Below are records to return verbatim; the pictures are to be dropped.

━━━ Data section ━━━

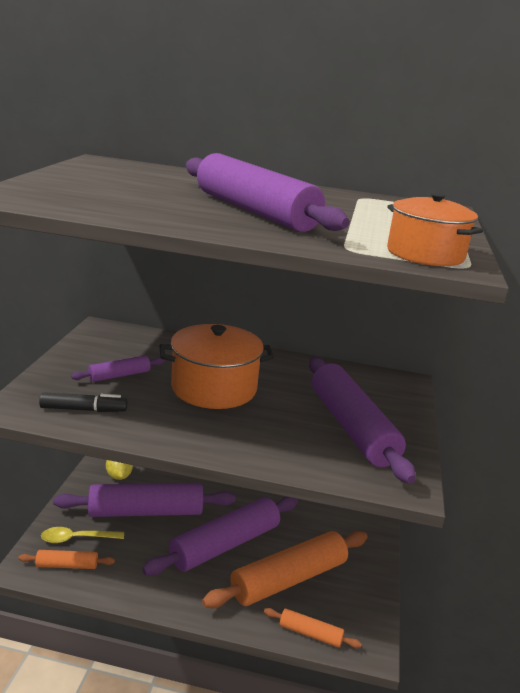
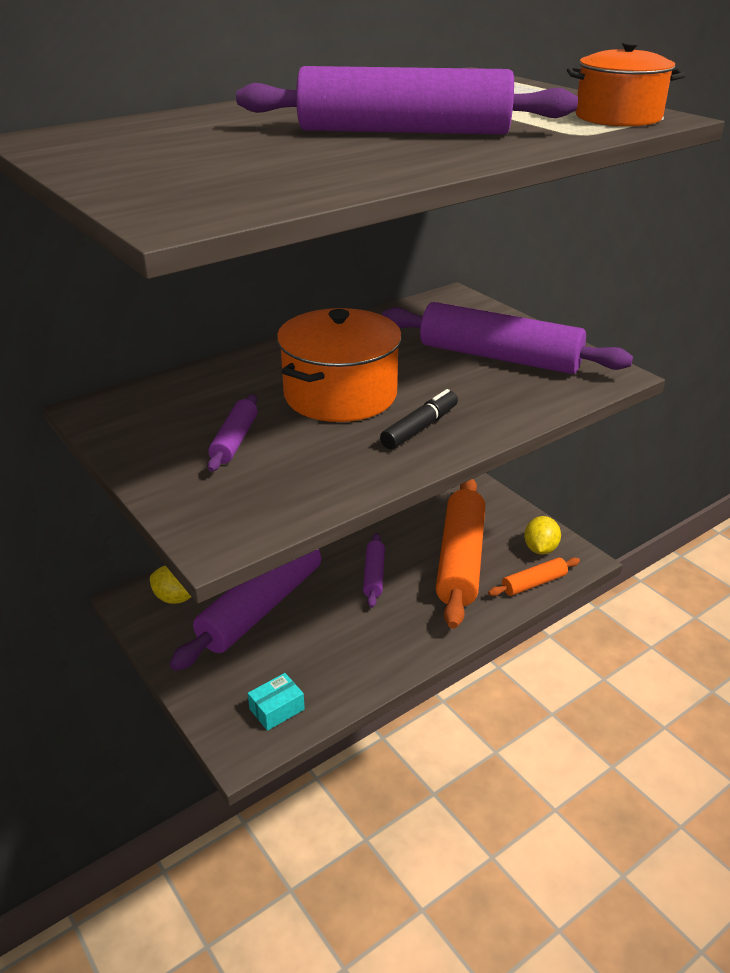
camera: 45 degrees left, 10 degrees up
(67, 565) = (277, 709): orange rolling pin -> turquoise box
(76, 538) = (242, 682): yellow spoon -> none
(83, 409) = (282, 491): black marker -> black marker (420, 428)
(225, 545) = (374, 575): purple rolling pin -> purple rolling pin, size x0.47
(353, 618) = (540, 549): none -> yellow lemon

━━━

> **Answer section**:
camera: 45 degrees left, 10 degrees up
(67, 565) = (277, 709): orange rolling pin -> turquoise box
(76, 538) = (242, 682): yellow spoon -> none
(83, 409) = (282, 491): black marker -> black marker (420, 428)
(225, 545) = (374, 575): purple rolling pin -> purple rolling pin, size x0.47
(353, 618) = (540, 549): none -> yellow lemon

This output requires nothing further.